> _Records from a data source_
########
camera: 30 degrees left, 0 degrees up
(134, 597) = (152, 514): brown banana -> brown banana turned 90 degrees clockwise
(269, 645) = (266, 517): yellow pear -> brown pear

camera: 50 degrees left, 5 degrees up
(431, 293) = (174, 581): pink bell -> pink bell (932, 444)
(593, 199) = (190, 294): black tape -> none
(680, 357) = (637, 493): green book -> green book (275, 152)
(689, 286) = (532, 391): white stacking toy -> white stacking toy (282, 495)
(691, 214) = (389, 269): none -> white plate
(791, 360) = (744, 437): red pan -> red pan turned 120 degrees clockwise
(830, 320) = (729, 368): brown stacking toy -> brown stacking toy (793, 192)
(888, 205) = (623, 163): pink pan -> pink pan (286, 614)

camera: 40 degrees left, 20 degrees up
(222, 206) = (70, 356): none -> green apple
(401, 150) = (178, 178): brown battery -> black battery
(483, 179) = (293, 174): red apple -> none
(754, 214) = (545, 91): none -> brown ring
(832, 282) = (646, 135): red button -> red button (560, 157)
########
> _Directive_
Locate the line that contains "camera: 40 degrees left, 20 degrees up", then please quote it and every line after it to the end of the entries above, exactly and with nothing else.

> _Reply to the task_
camera: 40 degrees left, 20 degrees up
(222, 206) = (70, 356): none -> green apple
(401, 150) = (178, 178): brown battery -> black battery
(483, 179) = (293, 174): red apple -> none
(754, 214) = (545, 91): none -> brown ring
(832, 282) = (646, 135): red button -> red button (560, 157)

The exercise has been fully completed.